* Provided entries
================================

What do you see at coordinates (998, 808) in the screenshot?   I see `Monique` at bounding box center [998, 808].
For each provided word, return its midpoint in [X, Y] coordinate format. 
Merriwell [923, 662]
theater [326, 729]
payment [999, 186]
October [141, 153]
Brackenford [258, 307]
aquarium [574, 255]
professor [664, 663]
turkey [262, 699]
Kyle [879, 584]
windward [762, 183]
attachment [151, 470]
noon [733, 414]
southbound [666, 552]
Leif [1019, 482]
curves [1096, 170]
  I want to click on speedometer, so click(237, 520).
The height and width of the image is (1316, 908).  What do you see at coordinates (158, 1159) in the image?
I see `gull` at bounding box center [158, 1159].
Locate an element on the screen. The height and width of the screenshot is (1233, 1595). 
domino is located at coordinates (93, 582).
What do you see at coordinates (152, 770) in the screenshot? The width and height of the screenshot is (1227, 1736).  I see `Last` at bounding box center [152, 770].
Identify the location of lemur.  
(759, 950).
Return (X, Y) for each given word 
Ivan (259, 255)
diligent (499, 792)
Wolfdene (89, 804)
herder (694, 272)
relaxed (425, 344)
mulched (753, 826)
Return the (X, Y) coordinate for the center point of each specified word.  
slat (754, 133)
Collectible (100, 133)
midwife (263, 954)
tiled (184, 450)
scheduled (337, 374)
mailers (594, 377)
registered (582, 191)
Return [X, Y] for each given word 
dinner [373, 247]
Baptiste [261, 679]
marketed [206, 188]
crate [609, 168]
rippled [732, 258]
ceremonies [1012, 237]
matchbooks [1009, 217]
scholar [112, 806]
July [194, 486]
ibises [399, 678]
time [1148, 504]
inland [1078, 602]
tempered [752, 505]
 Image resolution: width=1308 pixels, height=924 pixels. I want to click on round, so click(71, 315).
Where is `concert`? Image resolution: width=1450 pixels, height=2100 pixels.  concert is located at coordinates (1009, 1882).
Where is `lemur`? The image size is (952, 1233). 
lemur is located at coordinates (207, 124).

================================

* Task to complete
Copy all the lines above, switching every "screenshot" to "page" and changing nothing else.

* Solution to this exercise
What do you see at coordinates (998, 808) in the page?   I see `Monique` at bounding box center [998, 808].
For each provided word, return its midpoint in [X, Y] coordinate format. 
Merriwell [923, 662]
theater [326, 729]
payment [999, 186]
October [141, 153]
Brackenford [258, 307]
aquarium [574, 255]
professor [664, 663]
turkey [262, 699]
Kyle [879, 584]
windward [762, 183]
attachment [151, 470]
noon [733, 414]
southbound [666, 552]
Leif [1019, 482]
curves [1096, 170]
  I want to click on speedometer, so click(237, 520).
The height and width of the image is (1316, 908).  What do you see at coordinates (158, 1159) in the image?
I see `gull` at bounding box center [158, 1159].
Locate an element on the screen. The height and width of the page is (1233, 1595). 
domino is located at coordinates (93, 582).
What do you see at coordinates (152, 770) in the page? The width and height of the page is (1227, 1736).  I see `Last` at bounding box center [152, 770].
Identify the location of lemur.  
(759, 950).
Return (X, Y) for each given word 
Ivan (259, 255)
diligent (499, 792)
Wolfdene (89, 804)
herder (694, 272)
relaxed (425, 344)
mulched (753, 826)
Return the (X, Y) coordinate for the center point of each specified word.  
slat (754, 133)
Collectible (100, 133)
midwife (263, 954)
tiled (184, 450)
scheduled (337, 374)
mailers (594, 377)
registered (582, 191)
Return [X, Y] for each given word 
dinner [373, 247]
Baptiste [261, 679]
marketed [206, 188]
crate [609, 168]
rippled [732, 258]
ceremonies [1012, 237]
matchbooks [1009, 217]
scholar [112, 806]
July [194, 486]
ibises [399, 678]
time [1148, 504]
inland [1078, 602]
tempered [752, 505]
 Image resolution: width=1308 pixels, height=924 pixels. I want to click on round, so click(71, 315).
Where is `concert`? Image resolution: width=1450 pixels, height=2100 pixels.  concert is located at coordinates (1009, 1882).
Where is `lemur`? The image size is (952, 1233). 
lemur is located at coordinates (207, 124).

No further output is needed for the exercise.